*** Block opens ***

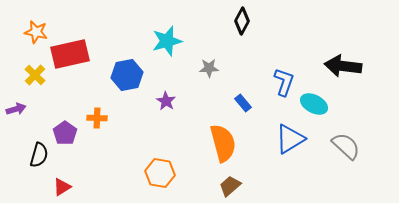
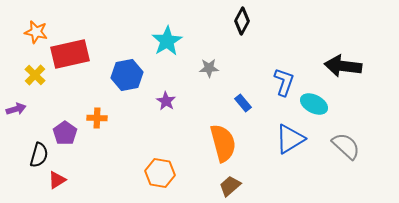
cyan star: rotated 16 degrees counterclockwise
red triangle: moved 5 px left, 7 px up
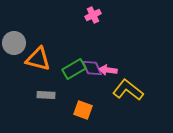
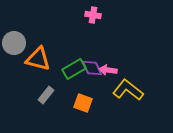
pink cross: rotated 35 degrees clockwise
gray rectangle: rotated 54 degrees counterclockwise
orange square: moved 7 px up
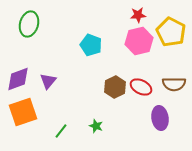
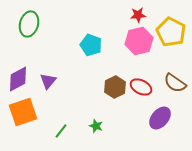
purple diamond: rotated 8 degrees counterclockwise
brown semicircle: moved 1 px right, 1 px up; rotated 35 degrees clockwise
purple ellipse: rotated 50 degrees clockwise
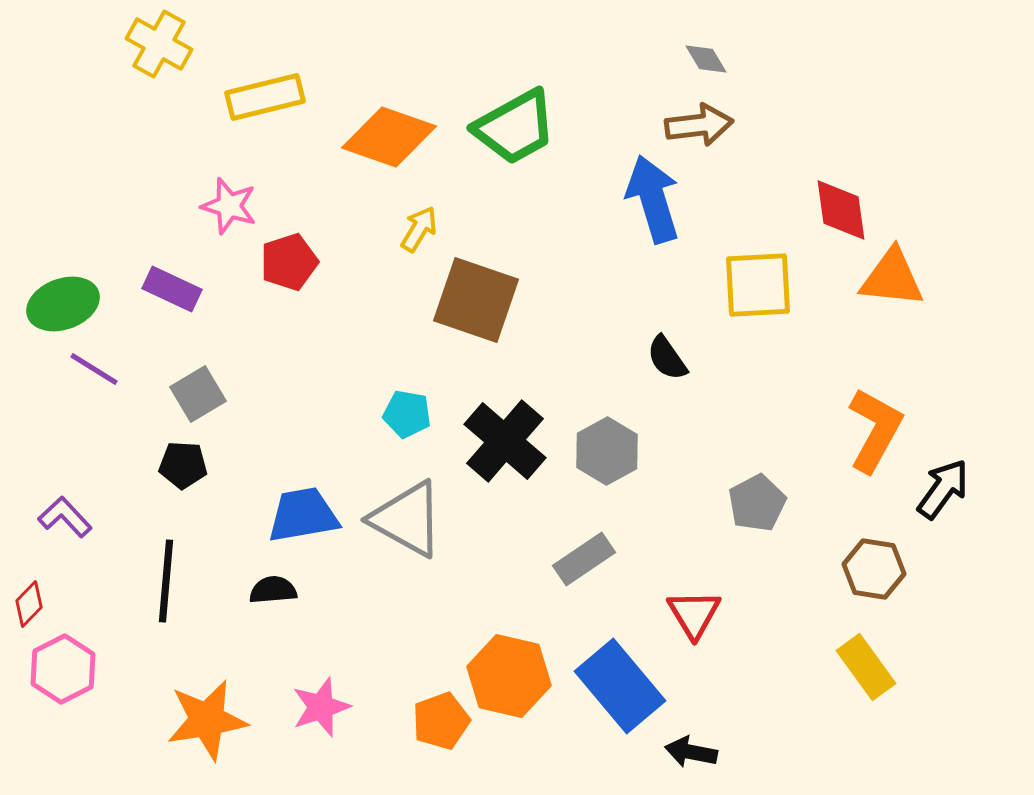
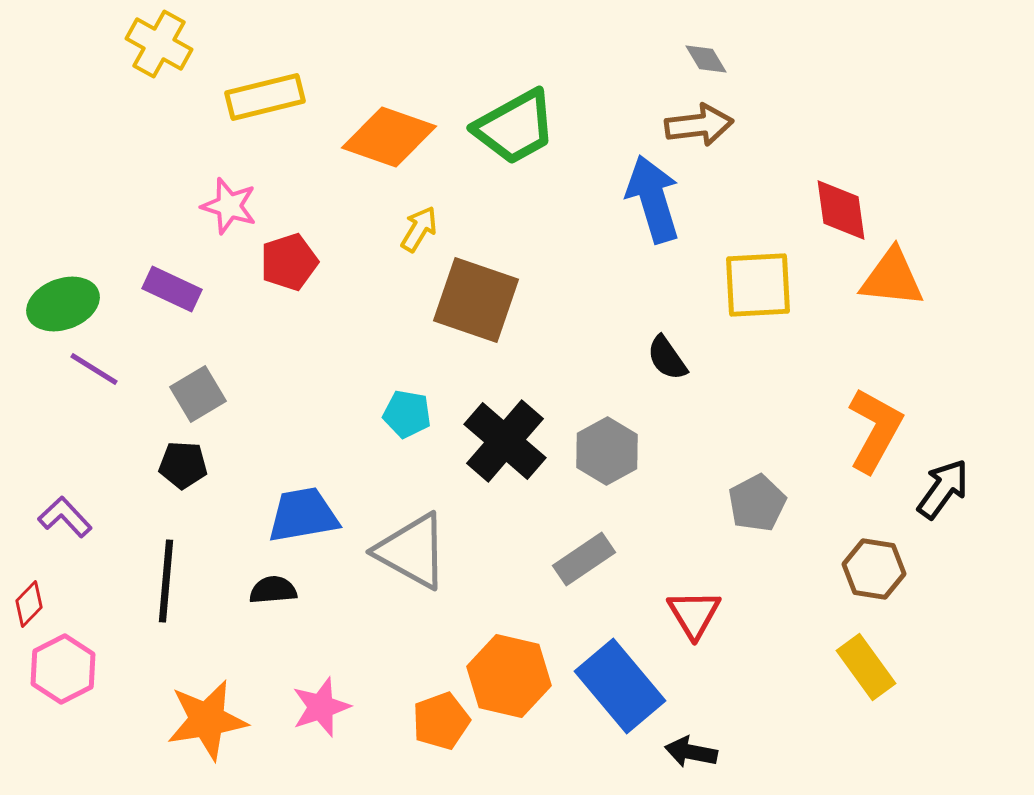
gray triangle at (407, 519): moved 5 px right, 32 px down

*** Block closes ***

EXERCISE: Calculate how many lines of the material include the string "counterclockwise", and state that number by itself.

ANSWER BOX: 3